**Task statement:** Pull out each line below that contains the word "pixels", and copy those lines in full.

** start Excerpted data **

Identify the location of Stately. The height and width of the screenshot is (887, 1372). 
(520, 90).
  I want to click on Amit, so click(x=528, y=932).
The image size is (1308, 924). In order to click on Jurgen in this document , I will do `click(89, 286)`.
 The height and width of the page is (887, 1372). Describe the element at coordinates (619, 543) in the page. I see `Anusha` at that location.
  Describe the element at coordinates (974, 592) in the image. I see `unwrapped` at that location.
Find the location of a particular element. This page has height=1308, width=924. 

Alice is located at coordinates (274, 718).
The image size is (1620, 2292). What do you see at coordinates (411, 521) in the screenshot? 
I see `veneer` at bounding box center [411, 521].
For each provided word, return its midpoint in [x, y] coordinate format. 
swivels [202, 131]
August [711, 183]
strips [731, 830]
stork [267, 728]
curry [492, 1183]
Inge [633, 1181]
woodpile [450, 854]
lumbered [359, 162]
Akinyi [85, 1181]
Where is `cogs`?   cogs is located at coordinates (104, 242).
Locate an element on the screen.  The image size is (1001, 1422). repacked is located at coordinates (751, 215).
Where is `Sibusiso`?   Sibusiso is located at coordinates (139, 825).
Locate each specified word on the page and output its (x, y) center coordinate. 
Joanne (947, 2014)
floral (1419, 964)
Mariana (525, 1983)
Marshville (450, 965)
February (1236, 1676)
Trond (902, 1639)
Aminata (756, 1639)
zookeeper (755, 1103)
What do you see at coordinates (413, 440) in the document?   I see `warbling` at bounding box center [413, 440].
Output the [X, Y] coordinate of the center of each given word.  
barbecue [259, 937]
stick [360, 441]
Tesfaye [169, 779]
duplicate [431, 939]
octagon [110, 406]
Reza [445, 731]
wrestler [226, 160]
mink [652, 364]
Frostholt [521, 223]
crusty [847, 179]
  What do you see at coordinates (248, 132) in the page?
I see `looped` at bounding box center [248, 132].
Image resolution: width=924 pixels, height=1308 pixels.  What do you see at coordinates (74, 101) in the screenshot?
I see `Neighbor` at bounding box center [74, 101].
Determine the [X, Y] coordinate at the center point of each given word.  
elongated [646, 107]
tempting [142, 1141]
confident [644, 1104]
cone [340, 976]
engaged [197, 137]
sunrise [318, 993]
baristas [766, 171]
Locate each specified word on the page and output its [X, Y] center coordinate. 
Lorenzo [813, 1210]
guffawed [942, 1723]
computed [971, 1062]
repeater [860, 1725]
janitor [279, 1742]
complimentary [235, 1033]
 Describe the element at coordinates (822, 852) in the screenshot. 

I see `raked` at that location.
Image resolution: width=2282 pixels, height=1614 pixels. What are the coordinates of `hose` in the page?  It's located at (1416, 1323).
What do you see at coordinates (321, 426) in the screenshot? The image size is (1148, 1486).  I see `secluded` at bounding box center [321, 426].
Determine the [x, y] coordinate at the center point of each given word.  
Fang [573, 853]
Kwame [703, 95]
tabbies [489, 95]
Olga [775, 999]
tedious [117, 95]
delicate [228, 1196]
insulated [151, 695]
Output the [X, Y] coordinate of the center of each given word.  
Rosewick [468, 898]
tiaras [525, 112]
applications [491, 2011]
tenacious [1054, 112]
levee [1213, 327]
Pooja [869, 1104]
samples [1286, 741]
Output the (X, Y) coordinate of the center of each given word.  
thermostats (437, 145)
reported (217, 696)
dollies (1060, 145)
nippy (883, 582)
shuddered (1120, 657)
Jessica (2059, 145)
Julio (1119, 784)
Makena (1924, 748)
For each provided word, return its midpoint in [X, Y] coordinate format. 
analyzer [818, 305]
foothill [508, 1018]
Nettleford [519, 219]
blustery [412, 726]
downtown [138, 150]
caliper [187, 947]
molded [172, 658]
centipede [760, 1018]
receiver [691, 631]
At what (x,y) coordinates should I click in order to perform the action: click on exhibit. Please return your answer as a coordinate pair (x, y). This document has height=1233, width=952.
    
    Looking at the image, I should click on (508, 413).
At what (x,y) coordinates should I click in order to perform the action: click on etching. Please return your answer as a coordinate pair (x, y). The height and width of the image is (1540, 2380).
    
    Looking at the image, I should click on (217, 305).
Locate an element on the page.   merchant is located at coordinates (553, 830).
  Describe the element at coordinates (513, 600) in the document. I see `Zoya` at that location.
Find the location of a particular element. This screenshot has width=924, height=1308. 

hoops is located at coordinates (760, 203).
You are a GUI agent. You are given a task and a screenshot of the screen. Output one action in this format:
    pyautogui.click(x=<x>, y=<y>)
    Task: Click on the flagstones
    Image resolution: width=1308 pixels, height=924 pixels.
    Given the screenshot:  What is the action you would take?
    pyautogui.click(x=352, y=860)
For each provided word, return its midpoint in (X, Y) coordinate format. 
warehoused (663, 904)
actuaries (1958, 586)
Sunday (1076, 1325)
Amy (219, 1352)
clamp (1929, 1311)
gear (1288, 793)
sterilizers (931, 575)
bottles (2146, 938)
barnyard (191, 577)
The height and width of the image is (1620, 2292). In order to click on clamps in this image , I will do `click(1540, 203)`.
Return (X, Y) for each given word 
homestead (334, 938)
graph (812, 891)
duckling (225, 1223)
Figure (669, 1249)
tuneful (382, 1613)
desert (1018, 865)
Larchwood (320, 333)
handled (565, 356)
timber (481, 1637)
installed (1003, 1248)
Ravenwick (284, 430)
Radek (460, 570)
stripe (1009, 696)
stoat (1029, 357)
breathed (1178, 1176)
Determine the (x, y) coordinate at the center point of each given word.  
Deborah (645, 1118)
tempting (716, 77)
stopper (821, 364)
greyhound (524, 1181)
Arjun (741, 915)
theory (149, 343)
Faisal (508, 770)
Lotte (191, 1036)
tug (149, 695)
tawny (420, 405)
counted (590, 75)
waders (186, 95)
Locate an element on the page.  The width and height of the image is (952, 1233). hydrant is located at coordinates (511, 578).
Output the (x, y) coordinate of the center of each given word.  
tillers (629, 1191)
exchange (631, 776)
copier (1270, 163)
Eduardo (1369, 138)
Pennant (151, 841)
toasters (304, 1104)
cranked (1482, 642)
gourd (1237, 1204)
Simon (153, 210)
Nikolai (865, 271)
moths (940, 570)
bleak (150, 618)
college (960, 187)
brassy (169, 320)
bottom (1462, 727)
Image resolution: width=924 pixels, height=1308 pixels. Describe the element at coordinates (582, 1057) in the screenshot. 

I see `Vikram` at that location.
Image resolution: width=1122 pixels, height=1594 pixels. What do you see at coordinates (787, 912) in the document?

** end Excerpted data **

**Exercise response:**
Image resolution: width=924 pixels, height=1308 pixels.  What do you see at coordinates (74, 101) in the screenshot?
Image resolution: width=2282 pixels, height=1614 pixels. What are the coordinates of `hose` in the page?  It's located at (1416, 1323).
    Image resolution: width=1308 pixels, height=924 pixels.
Image resolution: width=924 pixels, height=1308 pixels. Describe the element at coordinates (582, 1057) in the screenshot. 
Image resolution: width=1122 pixels, height=1594 pixels. What do you see at coordinates (787, 912) in the document?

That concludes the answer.